Your goal: Please repeat exactly the line containing "DIGITS1 pin CLK: D2 -> D7" and each line after it in the records below, through the last.

|---|

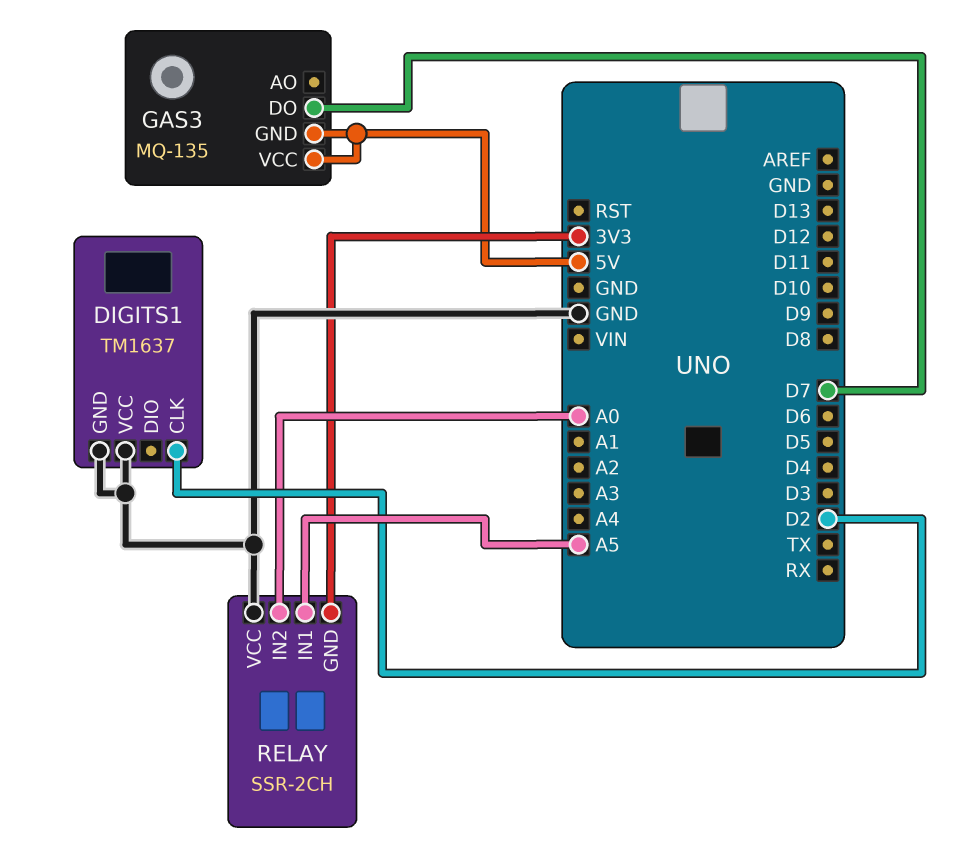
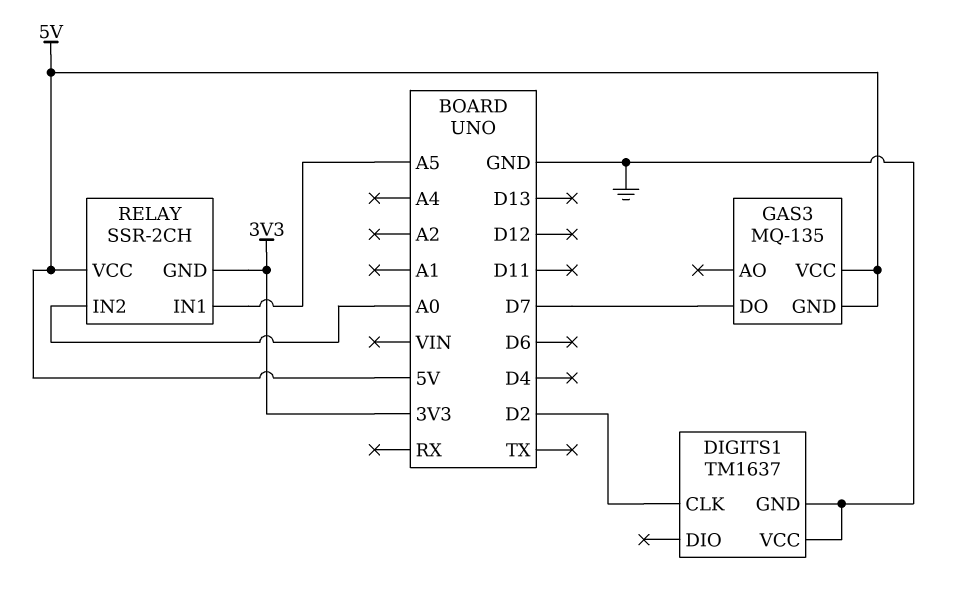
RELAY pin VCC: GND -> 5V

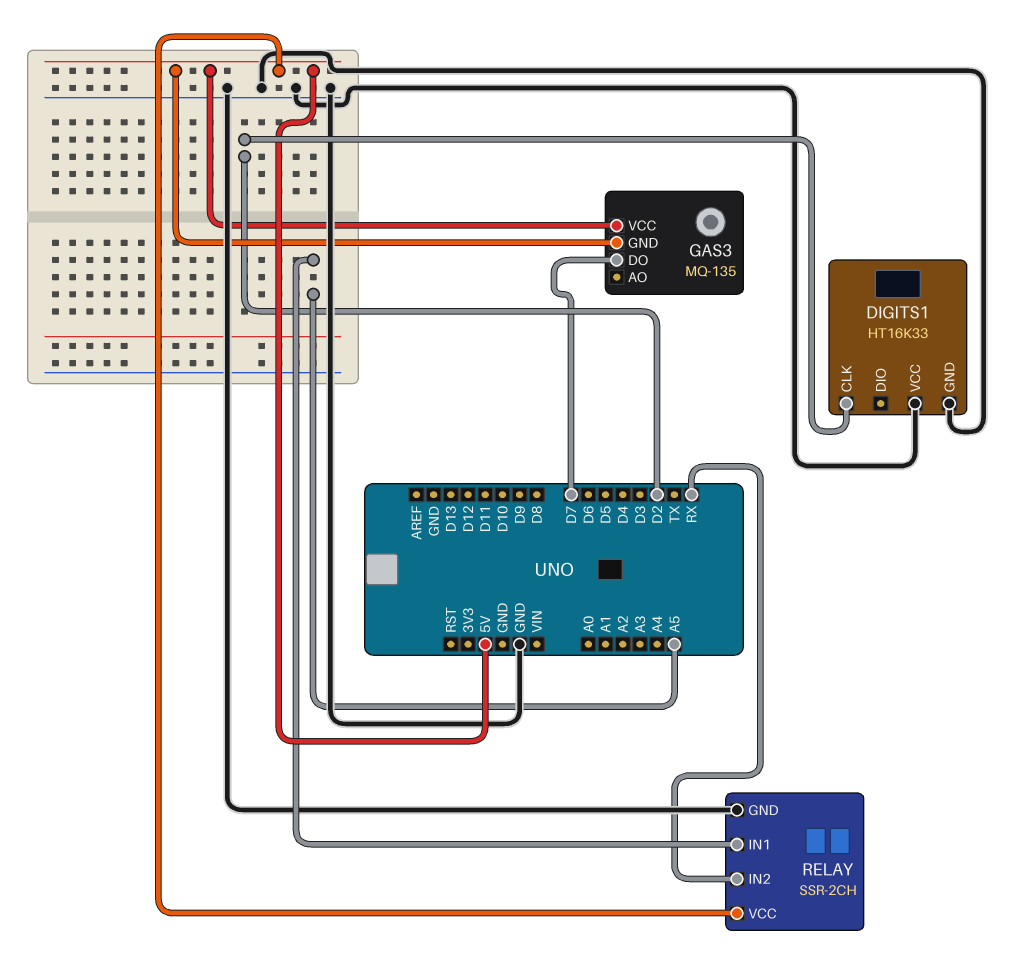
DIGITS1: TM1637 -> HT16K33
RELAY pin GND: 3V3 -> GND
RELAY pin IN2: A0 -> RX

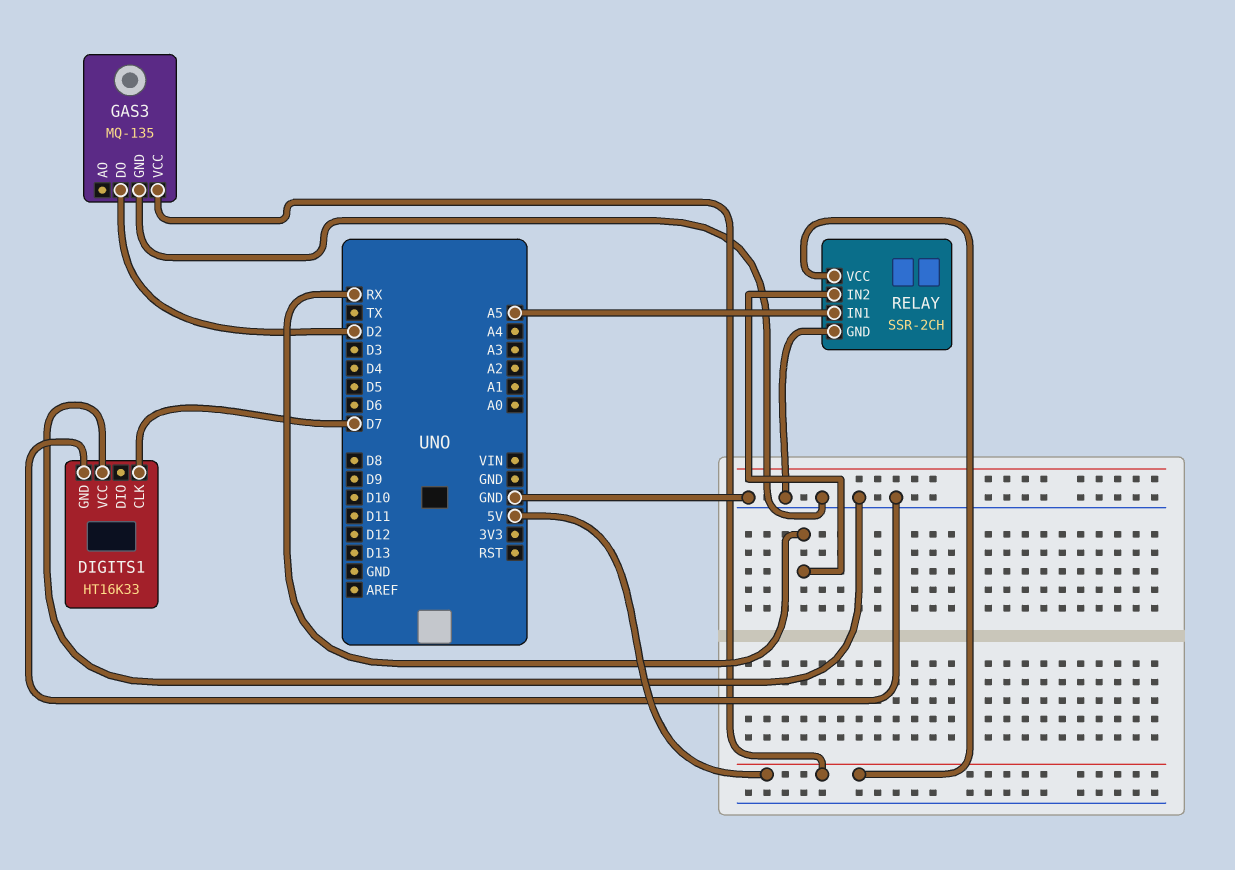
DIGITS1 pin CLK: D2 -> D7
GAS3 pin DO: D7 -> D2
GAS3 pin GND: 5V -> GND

|---|

Output for this exercise:
DIGITS1 pin CLK: D2 -> D7
GAS3 pin DO: D7 -> D2
GAS3 pin GND: 5V -> GND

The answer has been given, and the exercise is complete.